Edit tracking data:
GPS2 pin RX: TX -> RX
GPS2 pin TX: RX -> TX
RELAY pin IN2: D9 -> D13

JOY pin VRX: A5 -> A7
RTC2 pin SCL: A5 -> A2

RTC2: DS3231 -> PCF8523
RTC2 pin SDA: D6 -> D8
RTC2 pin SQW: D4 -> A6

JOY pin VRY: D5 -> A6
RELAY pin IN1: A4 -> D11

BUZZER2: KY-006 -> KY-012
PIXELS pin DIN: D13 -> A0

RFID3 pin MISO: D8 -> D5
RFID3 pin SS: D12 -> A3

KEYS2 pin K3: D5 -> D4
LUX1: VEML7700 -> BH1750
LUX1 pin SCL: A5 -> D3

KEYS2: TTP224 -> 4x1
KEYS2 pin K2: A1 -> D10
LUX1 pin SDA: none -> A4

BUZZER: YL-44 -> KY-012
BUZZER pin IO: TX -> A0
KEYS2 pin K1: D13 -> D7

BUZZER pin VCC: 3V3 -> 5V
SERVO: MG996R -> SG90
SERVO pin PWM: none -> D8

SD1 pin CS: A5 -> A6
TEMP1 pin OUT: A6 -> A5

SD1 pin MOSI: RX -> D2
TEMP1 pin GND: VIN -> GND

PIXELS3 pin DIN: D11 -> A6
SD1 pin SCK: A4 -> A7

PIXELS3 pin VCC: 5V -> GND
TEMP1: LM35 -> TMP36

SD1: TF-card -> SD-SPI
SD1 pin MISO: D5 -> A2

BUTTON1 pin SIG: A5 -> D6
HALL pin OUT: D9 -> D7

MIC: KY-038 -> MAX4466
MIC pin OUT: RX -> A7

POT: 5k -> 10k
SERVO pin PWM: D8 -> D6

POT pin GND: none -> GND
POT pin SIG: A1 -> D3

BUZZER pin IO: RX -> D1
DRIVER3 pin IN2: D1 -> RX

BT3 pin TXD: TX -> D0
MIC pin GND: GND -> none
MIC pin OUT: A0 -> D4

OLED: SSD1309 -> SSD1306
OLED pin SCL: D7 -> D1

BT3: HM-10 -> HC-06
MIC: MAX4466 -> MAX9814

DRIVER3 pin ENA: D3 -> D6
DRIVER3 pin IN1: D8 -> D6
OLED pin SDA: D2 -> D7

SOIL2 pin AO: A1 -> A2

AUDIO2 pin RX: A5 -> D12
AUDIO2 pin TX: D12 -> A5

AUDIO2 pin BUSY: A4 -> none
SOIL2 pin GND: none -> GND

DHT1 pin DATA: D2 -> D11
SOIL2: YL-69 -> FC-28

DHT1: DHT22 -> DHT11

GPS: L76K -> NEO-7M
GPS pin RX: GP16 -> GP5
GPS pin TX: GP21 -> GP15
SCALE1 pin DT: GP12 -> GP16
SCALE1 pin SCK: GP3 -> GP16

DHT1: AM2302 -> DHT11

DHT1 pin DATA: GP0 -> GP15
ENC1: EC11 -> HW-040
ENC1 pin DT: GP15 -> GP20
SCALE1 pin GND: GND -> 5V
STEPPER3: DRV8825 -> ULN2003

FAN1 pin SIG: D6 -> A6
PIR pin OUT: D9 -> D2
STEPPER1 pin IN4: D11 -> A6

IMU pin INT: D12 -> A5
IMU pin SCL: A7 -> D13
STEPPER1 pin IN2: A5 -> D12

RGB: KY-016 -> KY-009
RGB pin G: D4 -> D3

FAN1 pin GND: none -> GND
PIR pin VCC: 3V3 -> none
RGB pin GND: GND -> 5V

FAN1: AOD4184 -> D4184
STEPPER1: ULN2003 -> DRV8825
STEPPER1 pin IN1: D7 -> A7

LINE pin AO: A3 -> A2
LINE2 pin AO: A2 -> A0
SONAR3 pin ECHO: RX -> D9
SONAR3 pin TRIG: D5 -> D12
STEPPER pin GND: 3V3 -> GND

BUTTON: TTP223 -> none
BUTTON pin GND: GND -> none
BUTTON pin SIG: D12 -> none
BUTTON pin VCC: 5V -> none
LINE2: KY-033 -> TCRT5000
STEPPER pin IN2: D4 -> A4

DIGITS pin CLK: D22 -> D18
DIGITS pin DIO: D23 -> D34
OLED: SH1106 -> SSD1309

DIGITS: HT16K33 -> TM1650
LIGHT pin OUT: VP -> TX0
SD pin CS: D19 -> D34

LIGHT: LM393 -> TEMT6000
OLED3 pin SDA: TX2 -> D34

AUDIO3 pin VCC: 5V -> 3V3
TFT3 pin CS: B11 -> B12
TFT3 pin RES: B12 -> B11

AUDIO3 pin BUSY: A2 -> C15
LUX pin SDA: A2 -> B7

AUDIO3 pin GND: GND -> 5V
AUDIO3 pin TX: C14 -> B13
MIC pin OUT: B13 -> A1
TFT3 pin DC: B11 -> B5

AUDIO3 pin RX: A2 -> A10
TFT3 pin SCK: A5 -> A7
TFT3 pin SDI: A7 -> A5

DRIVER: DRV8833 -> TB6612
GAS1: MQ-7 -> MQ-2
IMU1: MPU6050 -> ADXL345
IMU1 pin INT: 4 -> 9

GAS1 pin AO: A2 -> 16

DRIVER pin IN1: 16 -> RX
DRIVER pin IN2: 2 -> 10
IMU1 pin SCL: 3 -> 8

Problem to work on: Restate all of the data above. Match it word for word.

Exercise result:
GPS2 pin RX: TX -> RX
GPS2 pin TX: RX -> TX
RELAY pin IN2: D9 -> D13

JOY pin VRX: A5 -> A7
RTC2 pin SCL: A5 -> A2

RTC2: DS3231 -> PCF8523
RTC2 pin SDA: D6 -> D8
RTC2 pin SQW: D4 -> A6

JOY pin VRY: D5 -> A6
RELAY pin IN1: A4 -> D11

BUZZER2: KY-006 -> KY-012
PIXELS pin DIN: D13 -> A0

RFID3 pin MISO: D8 -> D5
RFID3 pin SS: D12 -> A3

KEYS2 pin K3: D5 -> D4
LUX1: VEML7700 -> BH1750
LUX1 pin SCL: A5 -> D3

KEYS2: TTP224 -> 4x1
KEYS2 pin K2: A1 -> D10
LUX1 pin SDA: none -> A4

BUZZER: YL-44 -> KY-012
BUZZER pin IO: TX -> A0
KEYS2 pin K1: D13 -> D7

BUZZER pin VCC: 3V3 -> 5V
SERVO: MG996R -> SG90
SERVO pin PWM: none -> D8

SD1 pin CS: A5 -> A6
TEMP1 pin OUT: A6 -> A5

SD1 pin MOSI: RX -> D2
TEMP1 pin GND: VIN -> GND

PIXELS3 pin DIN: D11 -> A6
SD1 pin SCK: A4 -> A7

PIXELS3 pin VCC: 5V -> GND
TEMP1: LM35 -> TMP36

SD1: TF-card -> SD-SPI
SD1 pin MISO: D5 -> A2

BUTTON1 pin SIG: A5 -> D6
HALL pin OUT: D9 -> D7

MIC: KY-038 -> MAX4466
MIC pin OUT: RX -> A7

POT: 5k -> 10k
SERVO pin PWM: D8 -> D6

POT pin GND: none -> GND
POT pin SIG: A1 -> D3

BUZZER pin IO: RX -> D1
DRIVER3 pin IN2: D1 -> RX

BT3 pin TXD: TX -> D0
MIC pin GND: GND -> none
MIC pin OUT: A0 -> D4

OLED: SSD1309 -> SSD1306
OLED pin SCL: D7 -> D1

BT3: HM-10 -> HC-06
MIC: MAX4466 -> MAX9814

DRIVER3 pin ENA: D3 -> D6
DRIVER3 pin IN1: D8 -> D6
OLED pin SDA: D2 -> D7

SOIL2 pin AO: A1 -> A2

AUDIO2 pin RX: A5 -> D12
AUDIO2 pin TX: D12 -> A5

AUDIO2 pin BUSY: A4 -> none
SOIL2 pin GND: none -> GND

DHT1 pin DATA: D2 -> D11
SOIL2: YL-69 -> FC-28

DHT1: DHT22 -> DHT11

GPS: L76K -> NEO-7M
GPS pin RX: GP16 -> GP5
GPS pin TX: GP21 -> GP15
SCALE1 pin DT: GP12 -> GP16
SCALE1 pin SCK: GP3 -> GP16

DHT1: AM2302 -> DHT11

DHT1 pin DATA: GP0 -> GP15
ENC1: EC11 -> HW-040
ENC1 pin DT: GP15 -> GP20
SCALE1 pin GND: GND -> 5V
STEPPER3: DRV8825 -> ULN2003

FAN1 pin SIG: D6 -> A6
PIR pin OUT: D9 -> D2
STEPPER1 pin IN4: D11 -> A6

IMU pin INT: D12 -> A5
IMU pin SCL: A7 -> D13
STEPPER1 pin IN2: A5 -> D12

RGB: KY-016 -> KY-009
RGB pin G: D4 -> D3

FAN1 pin GND: none -> GND
PIR pin VCC: 3V3 -> none
RGB pin GND: GND -> 5V

FAN1: AOD4184 -> D4184
STEPPER1: ULN2003 -> DRV8825
STEPPER1 pin IN1: D7 -> A7

LINE pin AO: A3 -> A2
LINE2 pin AO: A2 -> A0
SONAR3 pin ECHO: RX -> D9
SONAR3 pin TRIG: D5 -> D12
STEPPER pin GND: 3V3 -> GND

BUTTON: TTP223 -> none
BUTTON pin GND: GND -> none
BUTTON pin SIG: D12 -> none
BUTTON pin VCC: 5V -> none
LINE2: KY-033 -> TCRT5000
STEPPER pin IN2: D4 -> A4

DIGITS pin CLK: D22 -> D18
DIGITS pin DIO: D23 -> D34
OLED: SH1106 -> SSD1309

DIGITS: HT16K33 -> TM1650
LIGHT pin OUT: VP -> TX0
SD pin CS: D19 -> D34

LIGHT: LM393 -> TEMT6000
OLED3 pin SDA: TX2 -> D34

AUDIO3 pin VCC: 5V -> 3V3
TFT3 pin CS: B11 -> B12
TFT3 pin RES: B12 -> B11

AUDIO3 pin BUSY: A2 -> C15
LUX pin SDA: A2 -> B7

AUDIO3 pin GND: GND -> 5V
AUDIO3 pin TX: C14 -> B13
MIC pin OUT: B13 -> A1
TFT3 pin DC: B11 -> B5

AUDIO3 pin RX: A2 -> A10
TFT3 pin SCK: A5 -> A7
TFT3 pin SDI: A7 -> A5

DRIVER: DRV8833 -> TB6612
GAS1: MQ-7 -> MQ-2
IMU1: MPU6050 -> ADXL345
IMU1 pin INT: 4 -> 9

GAS1 pin AO: A2 -> 16

DRIVER pin IN1: 16 -> RX
DRIVER pin IN2: 2 -> 10
IMU1 pin SCL: 3 -> 8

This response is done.